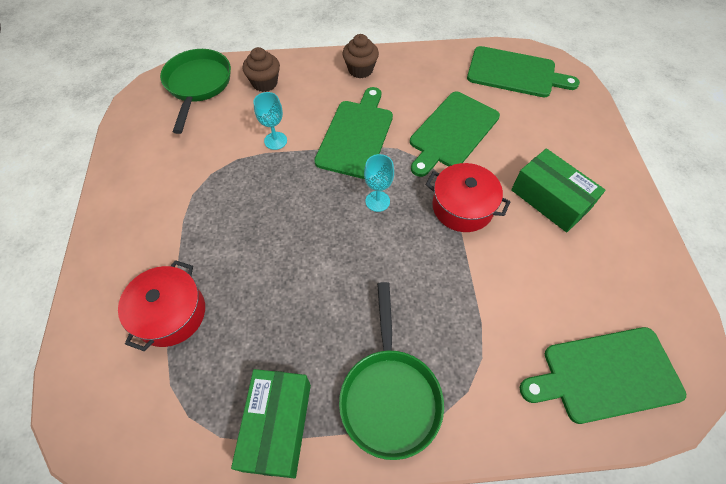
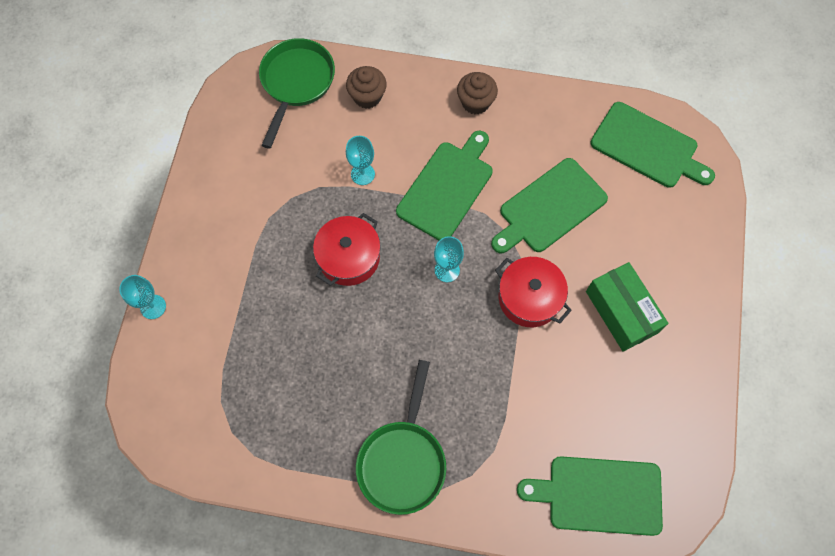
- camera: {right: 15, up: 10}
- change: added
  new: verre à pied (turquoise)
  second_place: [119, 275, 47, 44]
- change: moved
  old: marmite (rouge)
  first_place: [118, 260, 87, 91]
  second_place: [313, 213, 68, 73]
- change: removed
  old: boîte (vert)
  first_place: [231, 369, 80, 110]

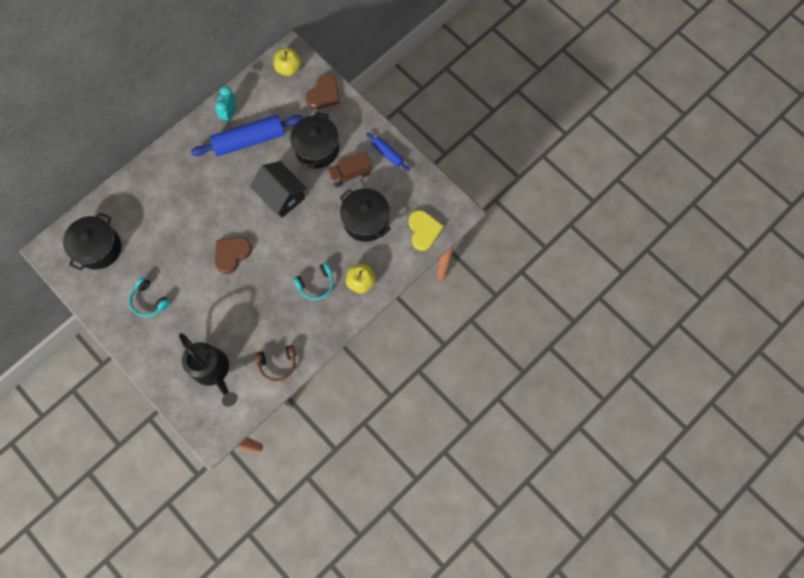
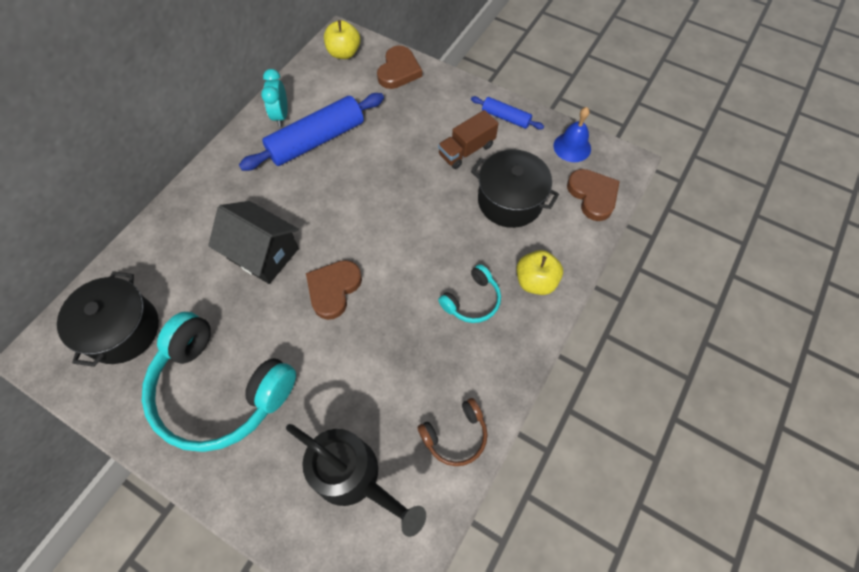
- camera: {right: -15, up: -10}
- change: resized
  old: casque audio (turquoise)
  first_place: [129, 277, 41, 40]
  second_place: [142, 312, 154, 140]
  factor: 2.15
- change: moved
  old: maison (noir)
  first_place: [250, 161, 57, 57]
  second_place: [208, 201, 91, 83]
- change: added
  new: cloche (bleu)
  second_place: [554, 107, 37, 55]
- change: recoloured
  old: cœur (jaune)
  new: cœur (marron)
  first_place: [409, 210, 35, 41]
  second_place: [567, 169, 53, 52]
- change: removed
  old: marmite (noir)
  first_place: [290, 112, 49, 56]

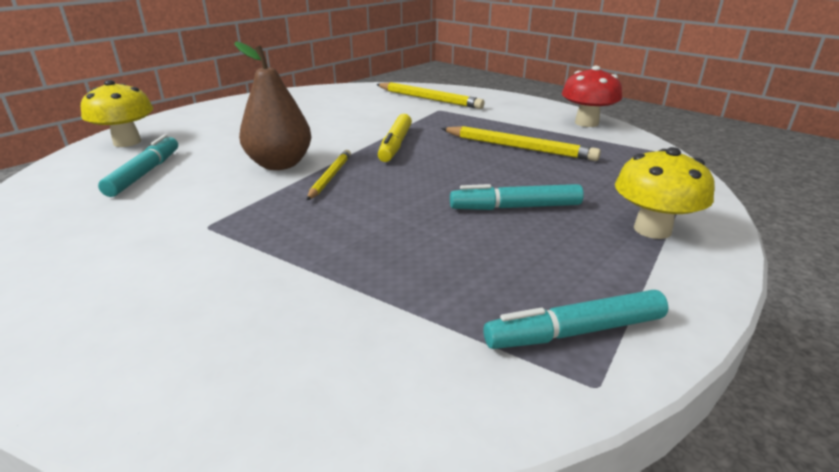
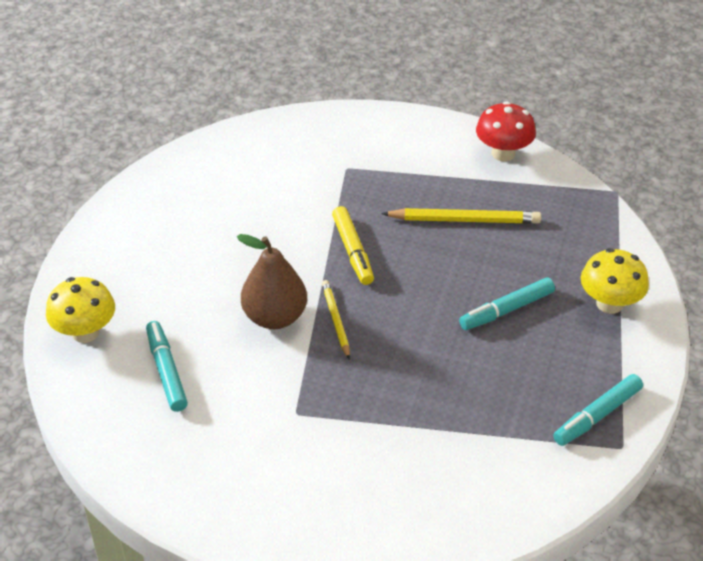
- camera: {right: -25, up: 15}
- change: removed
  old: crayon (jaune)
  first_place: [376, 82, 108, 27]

________________

* INSTRUCTIONS FOR THE TASK
Word-for-word transcription: the whole listing, with images excluded.

* ANSWER BOX
- camera: {right: 15, up: 10}
- change: added
  new: verre à pied (turquoise)
  second_place: [119, 275, 47, 44]
- change: moved
  old: marmite (rouge)
  first_place: [118, 260, 87, 91]
  second_place: [313, 213, 68, 73]
- change: removed
  old: boîte (vert)
  first_place: [231, 369, 80, 110]

- camera: {right: -15, up: -10}
- change: resized
  old: casque audio (turquoise)
  first_place: [129, 277, 41, 40]
  second_place: [142, 312, 154, 140]
  factor: 2.15
- change: moved
  old: maison (noir)
  first_place: [250, 161, 57, 57]
  second_place: [208, 201, 91, 83]
- change: added
  new: cloche (bleu)
  second_place: [554, 107, 37, 55]
- change: recoloured
  old: cœur (jaune)
  new: cœur (marron)
  first_place: [409, 210, 35, 41]
  second_place: [567, 169, 53, 52]
- change: removed
  old: marmite (noir)
  first_place: [290, 112, 49, 56]

- camera: {right: -25, up: 15}
- change: removed
  old: crayon (jaune)
  first_place: [376, 82, 108, 27]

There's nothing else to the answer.